:: EXERCISE AIM ::
The records below must be transcribed exactly, with each picture left out.
+-------+
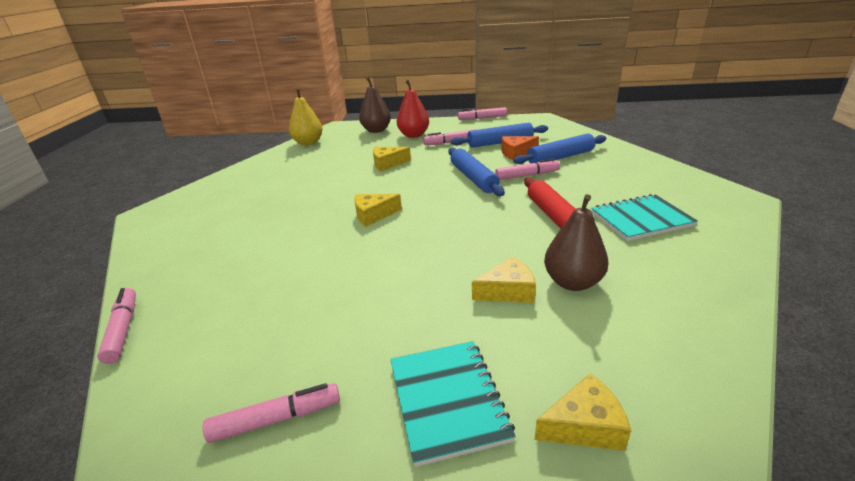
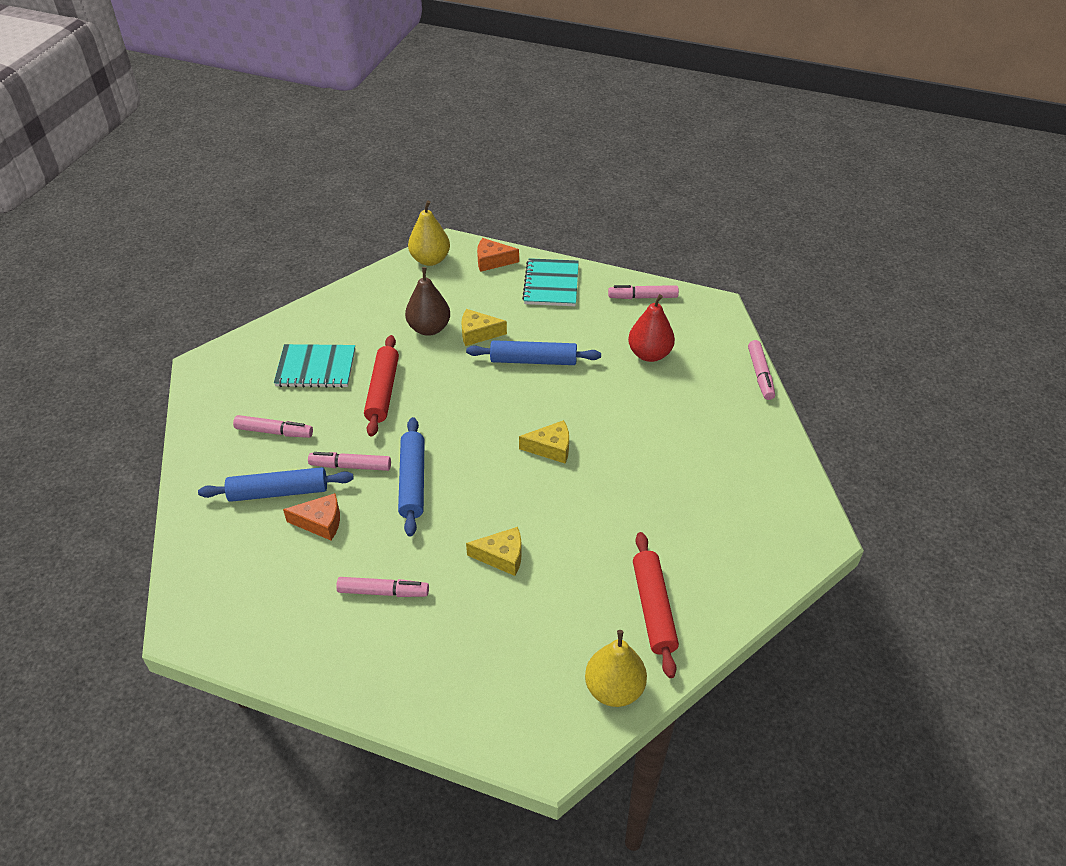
camera: 165 degrees left, 15 degrees up
brown pear [359,77,391,133] -> none
red pear [397,80,429,138] -> red pear moved to [628,294,675,362]
blue rolling pin [451,122,548,148] -> blue rolling pin moved to [466,340,601,365]
pink marker [458,107,507,120] -> pink marker moved to [233,415,313,438]
yellow cheese [534,373,631,451] -> orange cheese [477,238,519,272]
none -> yellow pear [408,200,450,266]
none -> red rolling pin [633,532,679,678]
+-------+
:: EXERCISE ANSWER ::
camera: 165 degrees left, 15 degrees up
brown pear [359,77,391,133] -> none
red pear [397,80,429,138] -> red pear moved to [628,294,675,362]
blue rolling pin [451,122,548,148] -> blue rolling pin moved to [466,340,601,365]
pink marker [458,107,507,120] -> pink marker moved to [233,415,313,438]
yellow cheese [534,373,631,451] -> orange cheese [477,238,519,272]
none -> yellow pear [408,200,450,266]
none -> red rolling pin [633,532,679,678]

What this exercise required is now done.